DATA SEGMENT:
..............................

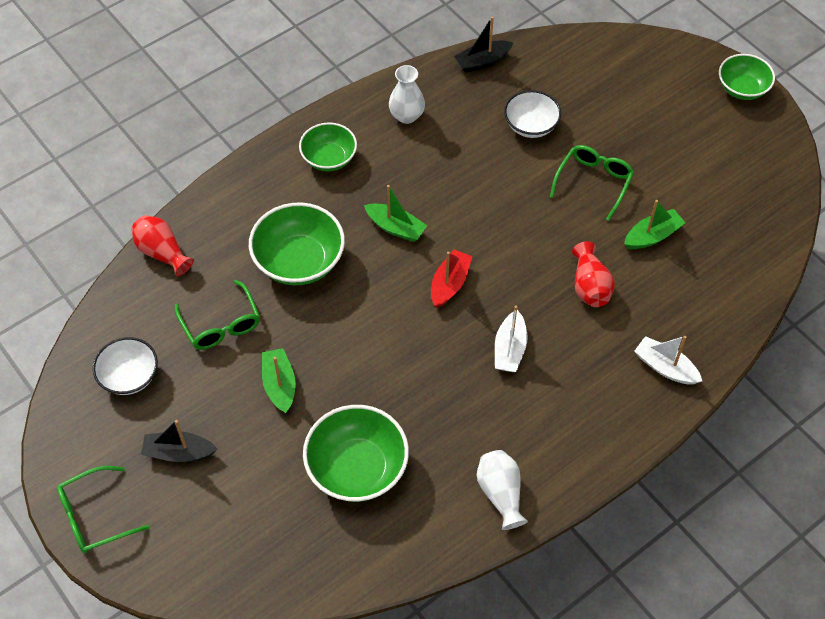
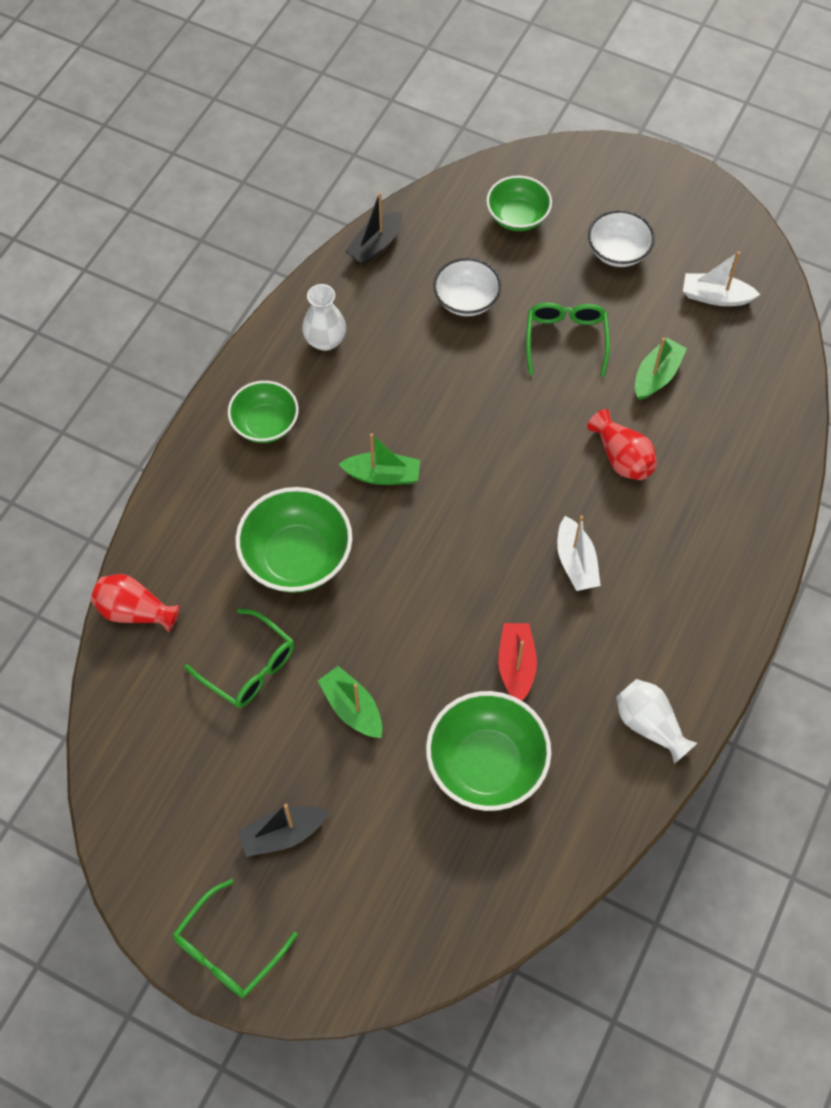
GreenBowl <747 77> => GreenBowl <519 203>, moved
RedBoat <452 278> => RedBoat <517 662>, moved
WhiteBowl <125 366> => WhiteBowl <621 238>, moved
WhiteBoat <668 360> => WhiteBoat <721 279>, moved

..............................

WHAT THE EXERCISE ASKS:
After locating the line that contains "RedBoat <452 278> => RedBoat <517 662>, moved", output it and the remaining lines of the material above, exactly as they read.

RESPONSE TO THIS EXERCISE:
RedBoat <452 278> => RedBoat <517 662>, moved
WhiteBowl <125 366> => WhiteBowl <621 238>, moved
WhiteBoat <668 360> => WhiteBoat <721 279>, moved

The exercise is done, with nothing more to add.